[Work required] Your task is to find every line of the data that holds the string "cyan" and copy it.

****************************************

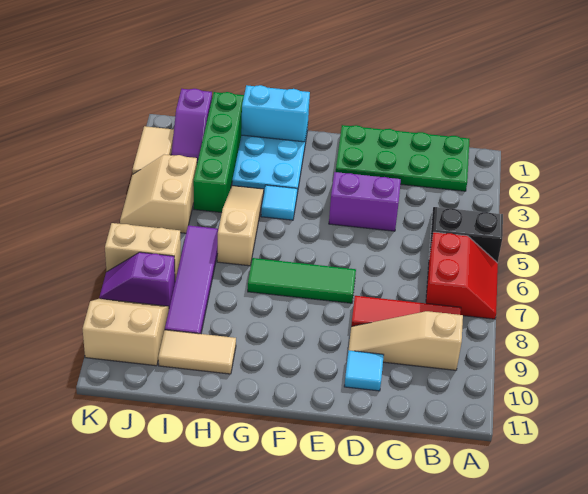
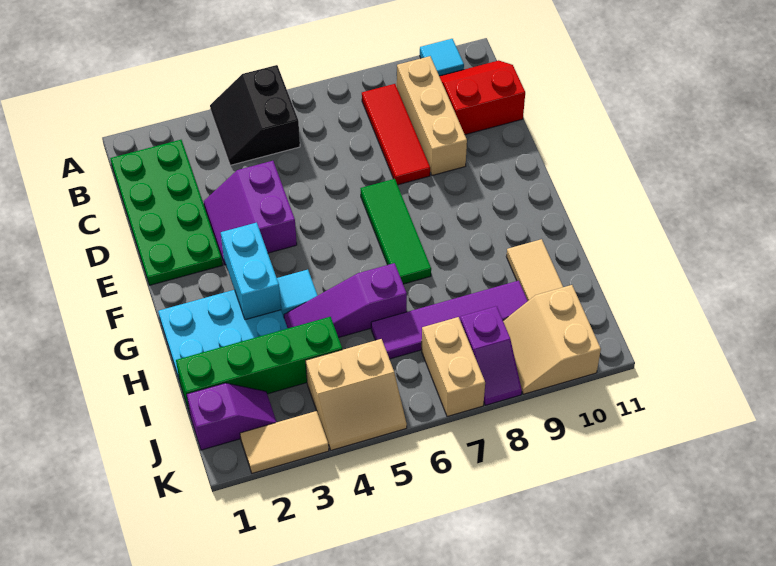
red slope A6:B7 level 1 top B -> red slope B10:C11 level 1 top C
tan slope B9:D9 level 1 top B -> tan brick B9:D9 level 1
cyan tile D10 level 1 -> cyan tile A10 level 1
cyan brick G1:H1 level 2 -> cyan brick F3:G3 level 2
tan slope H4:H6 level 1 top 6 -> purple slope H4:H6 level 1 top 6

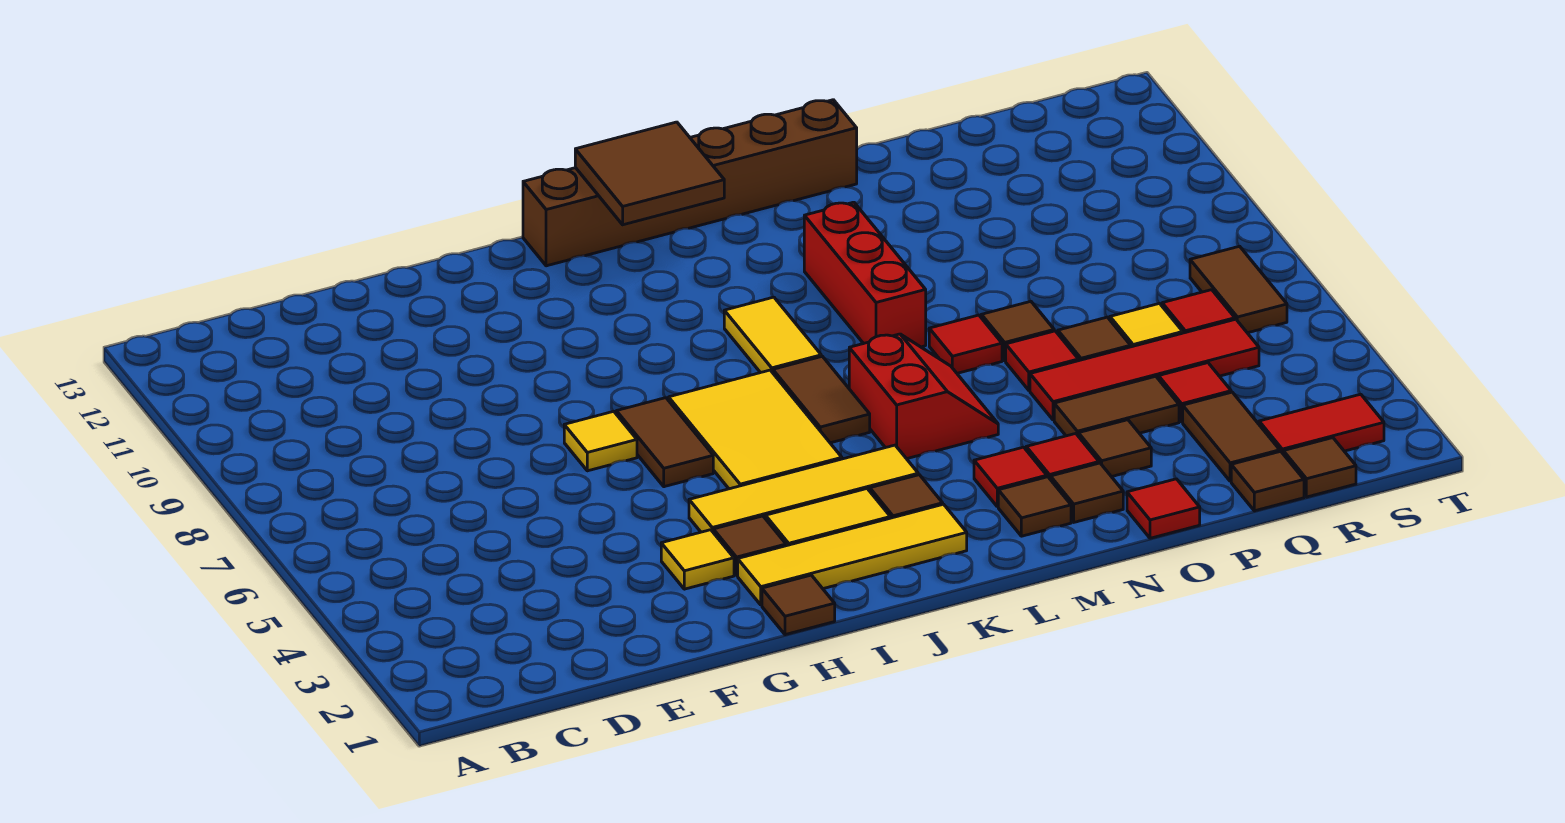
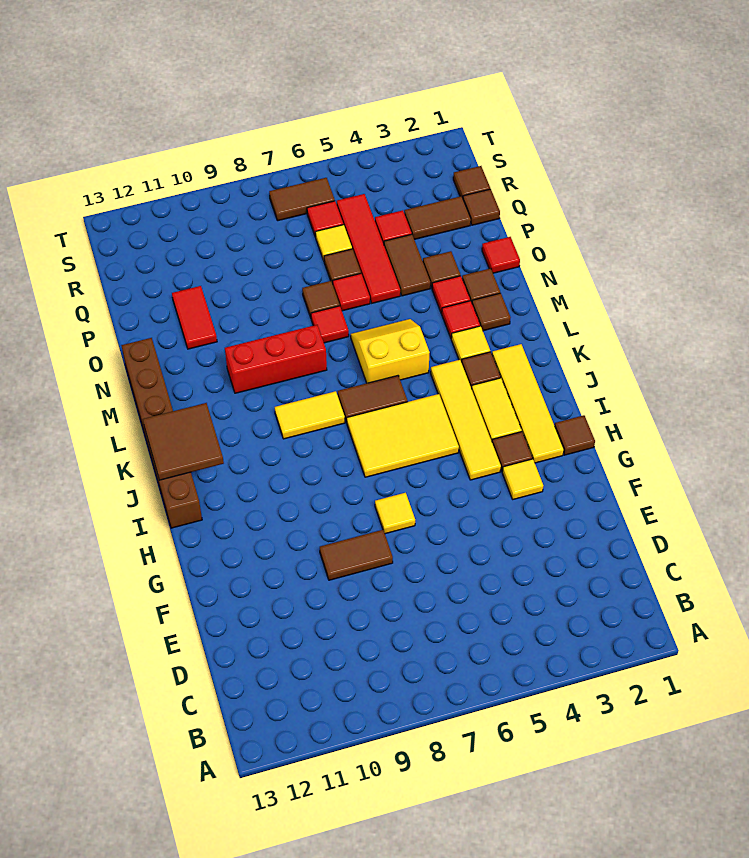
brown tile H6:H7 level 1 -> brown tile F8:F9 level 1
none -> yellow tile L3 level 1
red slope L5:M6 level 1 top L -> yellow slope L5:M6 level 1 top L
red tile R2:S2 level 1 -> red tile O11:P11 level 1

****************************************

[Worked solution]
cyan tile D10 level 1 -> cyan tile A10 level 1
cyan brick G1:H1 level 2 -> cyan brick F3:G3 level 2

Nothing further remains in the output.